Data to use:
◇ ◇ ◇ ◇

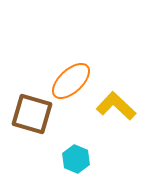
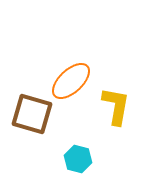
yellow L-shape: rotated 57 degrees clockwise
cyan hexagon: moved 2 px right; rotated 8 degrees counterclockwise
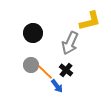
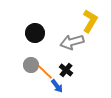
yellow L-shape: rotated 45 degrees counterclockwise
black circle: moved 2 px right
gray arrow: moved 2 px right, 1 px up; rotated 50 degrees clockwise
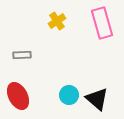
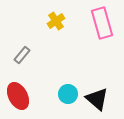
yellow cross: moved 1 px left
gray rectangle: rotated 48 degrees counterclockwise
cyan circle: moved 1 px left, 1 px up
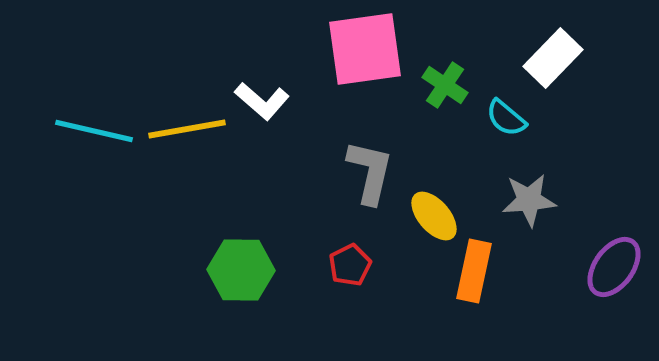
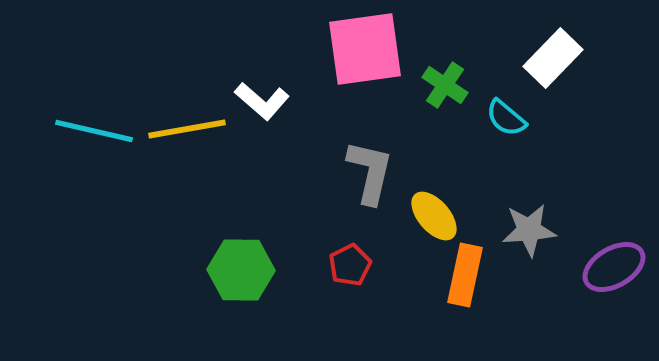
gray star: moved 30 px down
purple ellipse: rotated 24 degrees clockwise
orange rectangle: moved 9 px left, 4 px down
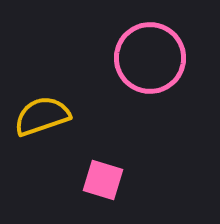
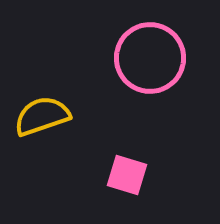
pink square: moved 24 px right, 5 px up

◇ ◇ ◇ ◇

What you need to do:
Transcribe the full listing exactly, but keep every image out of it.

Reply to the exercise:
yellow L-shape: rotated 57 degrees clockwise
cyan hexagon: moved 2 px right; rotated 8 degrees counterclockwise
yellow L-shape: rotated 45 degrees counterclockwise
black circle: moved 2 px right
gray arrow: moved 2 px right, 1 px up; rotated 50 degrees clockwise
yellow cross: moved 1 px left
gray rectangle: rotated 48 degrees counterclockwise
cyan circle: moved 1 px left, 1 px up
gray star: moved 30 px down
purple ellipse: rotated 24 degrees clockwise
orange rectangle: moved 9 px left, 4 px down
pink square: moved 24 px right, 5 px up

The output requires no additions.